- Dataset records -
****************************************

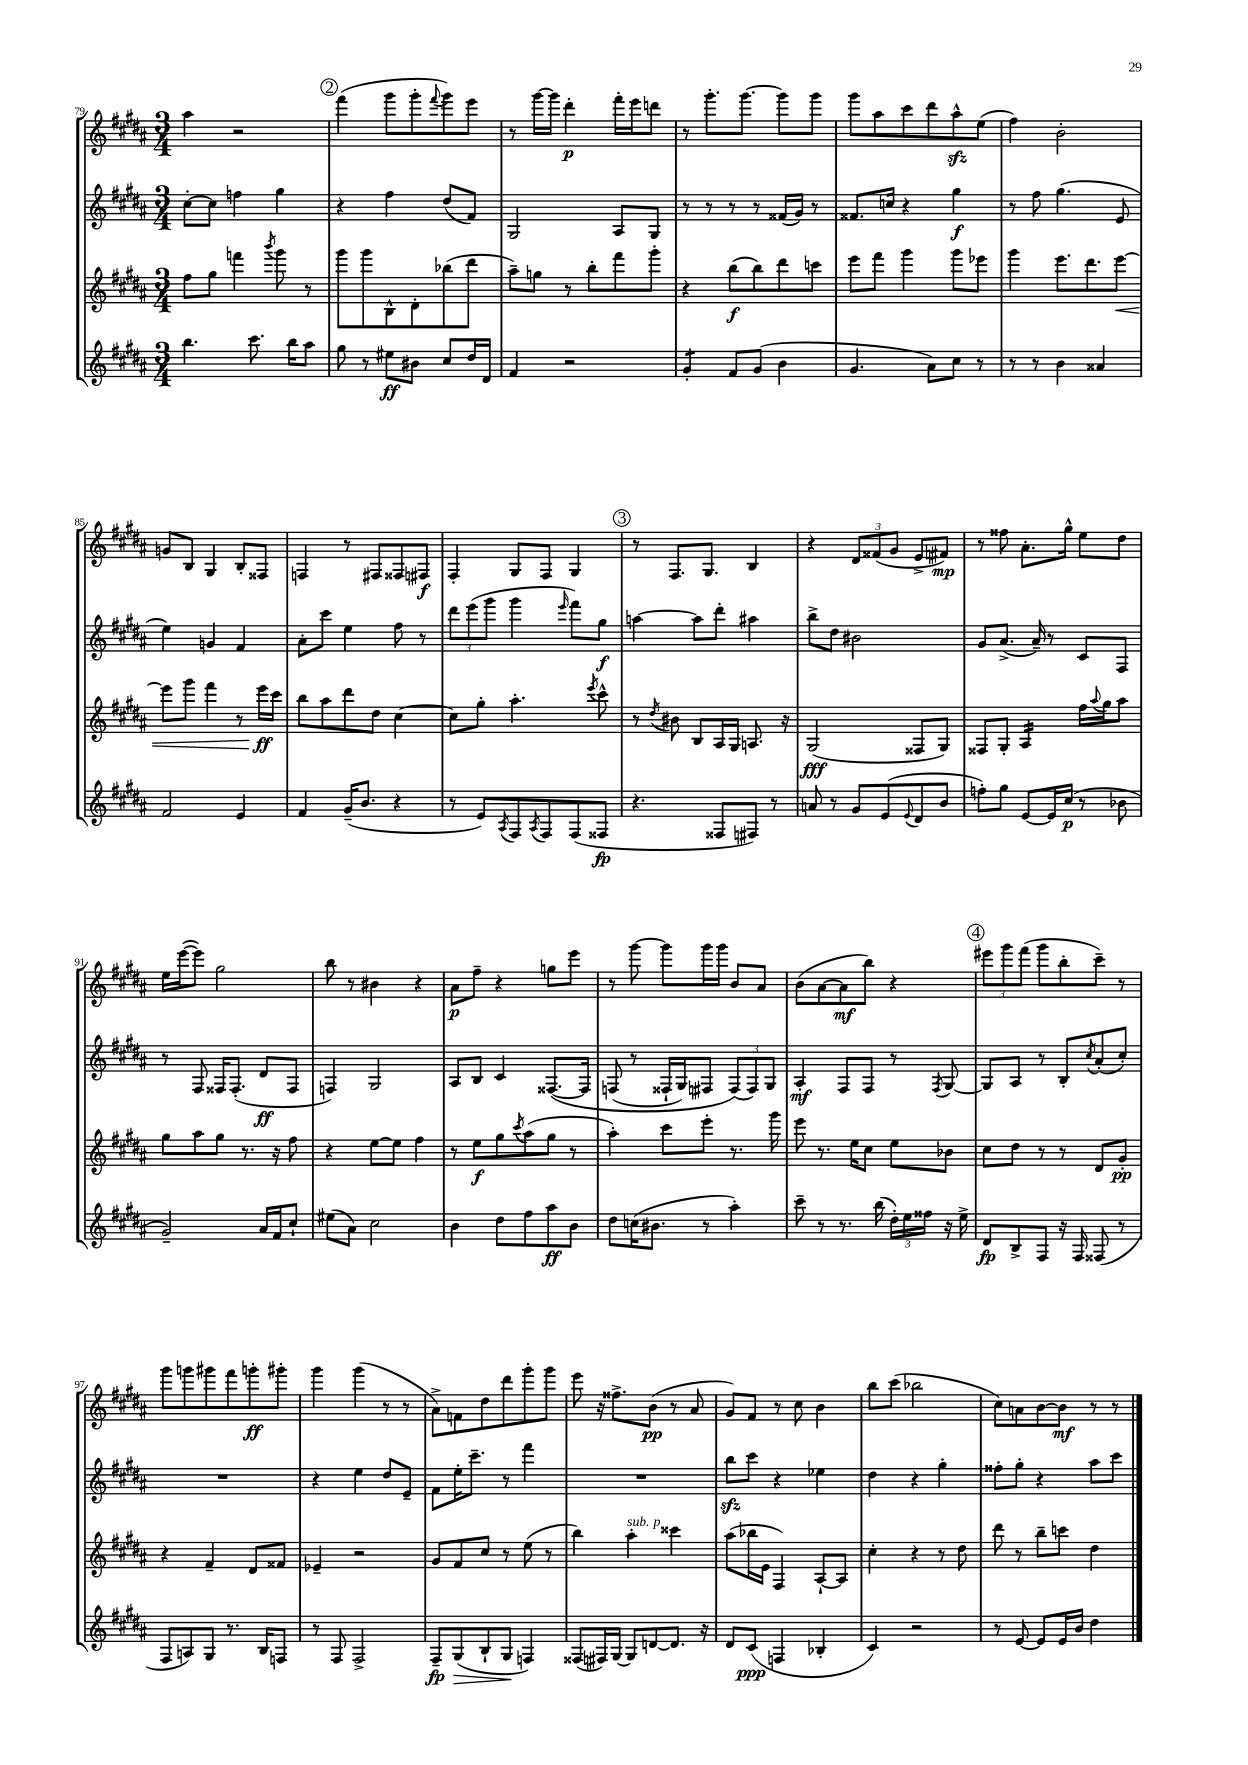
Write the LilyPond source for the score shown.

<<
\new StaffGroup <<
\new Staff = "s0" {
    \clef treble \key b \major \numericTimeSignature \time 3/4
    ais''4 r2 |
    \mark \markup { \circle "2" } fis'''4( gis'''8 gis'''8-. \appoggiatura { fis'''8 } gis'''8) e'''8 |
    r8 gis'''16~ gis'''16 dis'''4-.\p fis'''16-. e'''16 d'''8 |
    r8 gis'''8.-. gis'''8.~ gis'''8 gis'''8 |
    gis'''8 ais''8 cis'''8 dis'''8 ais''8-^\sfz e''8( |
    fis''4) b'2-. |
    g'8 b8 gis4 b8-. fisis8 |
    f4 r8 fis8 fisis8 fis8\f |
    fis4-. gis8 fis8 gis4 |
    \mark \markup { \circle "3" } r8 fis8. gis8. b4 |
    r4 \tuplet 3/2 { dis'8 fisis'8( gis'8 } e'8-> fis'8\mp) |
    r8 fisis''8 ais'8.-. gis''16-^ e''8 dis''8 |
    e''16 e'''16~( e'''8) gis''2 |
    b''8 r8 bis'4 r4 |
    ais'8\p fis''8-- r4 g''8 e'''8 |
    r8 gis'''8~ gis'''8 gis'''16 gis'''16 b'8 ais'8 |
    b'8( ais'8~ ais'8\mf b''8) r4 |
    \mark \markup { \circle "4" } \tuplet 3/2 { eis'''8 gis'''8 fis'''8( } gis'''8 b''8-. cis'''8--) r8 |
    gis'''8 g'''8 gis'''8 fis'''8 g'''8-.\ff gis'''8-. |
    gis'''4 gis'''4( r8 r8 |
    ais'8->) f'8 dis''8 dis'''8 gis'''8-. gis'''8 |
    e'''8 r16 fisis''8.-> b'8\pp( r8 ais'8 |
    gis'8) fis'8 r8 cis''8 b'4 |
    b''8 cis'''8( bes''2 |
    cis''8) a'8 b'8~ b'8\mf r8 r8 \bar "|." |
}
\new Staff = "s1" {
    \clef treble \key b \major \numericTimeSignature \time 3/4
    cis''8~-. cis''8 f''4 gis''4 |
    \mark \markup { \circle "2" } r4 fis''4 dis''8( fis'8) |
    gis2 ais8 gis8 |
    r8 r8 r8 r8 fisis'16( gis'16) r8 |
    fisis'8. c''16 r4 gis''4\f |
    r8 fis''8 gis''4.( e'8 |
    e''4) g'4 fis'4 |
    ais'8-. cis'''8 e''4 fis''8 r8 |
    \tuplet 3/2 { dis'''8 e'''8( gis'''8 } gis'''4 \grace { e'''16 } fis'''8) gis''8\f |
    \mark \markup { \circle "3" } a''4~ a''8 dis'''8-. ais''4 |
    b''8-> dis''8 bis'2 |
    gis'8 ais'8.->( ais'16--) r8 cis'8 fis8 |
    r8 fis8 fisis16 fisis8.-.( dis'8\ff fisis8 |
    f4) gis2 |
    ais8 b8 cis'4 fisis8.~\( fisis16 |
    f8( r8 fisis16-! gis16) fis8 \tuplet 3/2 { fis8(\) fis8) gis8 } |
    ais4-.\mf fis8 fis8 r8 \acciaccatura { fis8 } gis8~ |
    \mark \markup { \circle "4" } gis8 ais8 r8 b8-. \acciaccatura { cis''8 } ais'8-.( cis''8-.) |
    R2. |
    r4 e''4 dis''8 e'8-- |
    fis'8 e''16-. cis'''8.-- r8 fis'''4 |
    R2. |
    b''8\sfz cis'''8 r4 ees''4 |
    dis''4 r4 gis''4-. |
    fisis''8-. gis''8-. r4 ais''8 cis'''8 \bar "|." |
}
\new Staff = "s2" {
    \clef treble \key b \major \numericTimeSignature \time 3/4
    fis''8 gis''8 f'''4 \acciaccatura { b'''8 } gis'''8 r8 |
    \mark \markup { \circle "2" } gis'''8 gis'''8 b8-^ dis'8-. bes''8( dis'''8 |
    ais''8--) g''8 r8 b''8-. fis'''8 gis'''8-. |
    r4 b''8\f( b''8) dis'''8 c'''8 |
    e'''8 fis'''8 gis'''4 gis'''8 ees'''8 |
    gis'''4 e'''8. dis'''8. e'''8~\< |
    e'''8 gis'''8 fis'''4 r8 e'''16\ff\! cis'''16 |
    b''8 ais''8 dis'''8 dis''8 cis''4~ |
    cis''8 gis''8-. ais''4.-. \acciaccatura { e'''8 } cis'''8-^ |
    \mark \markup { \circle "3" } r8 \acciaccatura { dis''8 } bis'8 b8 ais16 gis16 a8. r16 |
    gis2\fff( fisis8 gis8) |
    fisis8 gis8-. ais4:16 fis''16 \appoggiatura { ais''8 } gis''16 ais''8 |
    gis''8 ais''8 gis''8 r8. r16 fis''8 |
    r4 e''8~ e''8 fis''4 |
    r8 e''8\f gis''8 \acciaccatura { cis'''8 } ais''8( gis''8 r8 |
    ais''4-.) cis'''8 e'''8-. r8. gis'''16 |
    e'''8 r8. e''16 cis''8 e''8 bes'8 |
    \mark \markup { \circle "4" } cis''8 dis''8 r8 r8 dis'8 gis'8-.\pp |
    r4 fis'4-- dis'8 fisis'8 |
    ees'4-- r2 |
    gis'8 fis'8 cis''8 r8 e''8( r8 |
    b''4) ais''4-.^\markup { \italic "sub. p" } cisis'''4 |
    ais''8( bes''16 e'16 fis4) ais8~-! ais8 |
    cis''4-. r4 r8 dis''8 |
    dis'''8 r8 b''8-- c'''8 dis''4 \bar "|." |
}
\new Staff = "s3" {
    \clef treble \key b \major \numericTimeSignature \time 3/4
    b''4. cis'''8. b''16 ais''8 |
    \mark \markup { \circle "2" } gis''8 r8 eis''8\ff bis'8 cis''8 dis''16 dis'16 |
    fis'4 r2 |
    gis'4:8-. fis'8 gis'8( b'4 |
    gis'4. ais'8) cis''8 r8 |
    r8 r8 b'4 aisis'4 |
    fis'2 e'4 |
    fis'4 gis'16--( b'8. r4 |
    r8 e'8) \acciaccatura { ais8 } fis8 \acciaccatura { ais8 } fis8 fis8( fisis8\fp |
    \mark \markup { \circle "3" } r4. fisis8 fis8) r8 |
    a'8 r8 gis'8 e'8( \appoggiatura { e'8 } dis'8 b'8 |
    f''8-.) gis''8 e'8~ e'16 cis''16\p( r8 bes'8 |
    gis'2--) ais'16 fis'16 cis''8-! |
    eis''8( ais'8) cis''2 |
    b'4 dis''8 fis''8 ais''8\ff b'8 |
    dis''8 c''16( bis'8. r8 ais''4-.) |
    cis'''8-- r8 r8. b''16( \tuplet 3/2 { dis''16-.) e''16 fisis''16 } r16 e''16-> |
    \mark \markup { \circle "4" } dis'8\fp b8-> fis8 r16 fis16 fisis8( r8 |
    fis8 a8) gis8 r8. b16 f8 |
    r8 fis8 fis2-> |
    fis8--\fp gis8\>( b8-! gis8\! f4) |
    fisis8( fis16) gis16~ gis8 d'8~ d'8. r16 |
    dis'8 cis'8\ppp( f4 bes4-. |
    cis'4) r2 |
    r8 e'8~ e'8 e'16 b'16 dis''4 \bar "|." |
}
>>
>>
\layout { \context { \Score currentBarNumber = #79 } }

****************************************

- TASK DIRECTIONS -
Extract every line of the listing that contains the string "acciaccatura", matching case exactly.

- WORKED SOLUTION -
    ais4-.\mf fis8 fis8 r8 \acciaccatura { fis8 } gis8~ |
    \mark \markup { \circle "4" } gis8 ais8 r8 b8-. \acciaccatura { cis''8 } ais'8-.( cis''8-.) |
    fis''8 gis''8 f'''4 \acciaccatura { b'''8 } gis'''8 r8 |
    cis''8 gis''8-. ais''4.-. \acciaccatura { e'''8 } cis'''8-^ |
    \mark \markup { \circle "3" } r8 \acciaccatura { dis''8 } bis'8 b8 ais16 gis16 a8. r16 |
    r8 e''8\f gis''8 \acciaccatura { cis'''8 } ais''8( gis''8 r8 |
    r8 e'8) \acciaccatura { ais8 } fis8 \acciaccatura { ais8 } fis8 fis8( fisis8\fp |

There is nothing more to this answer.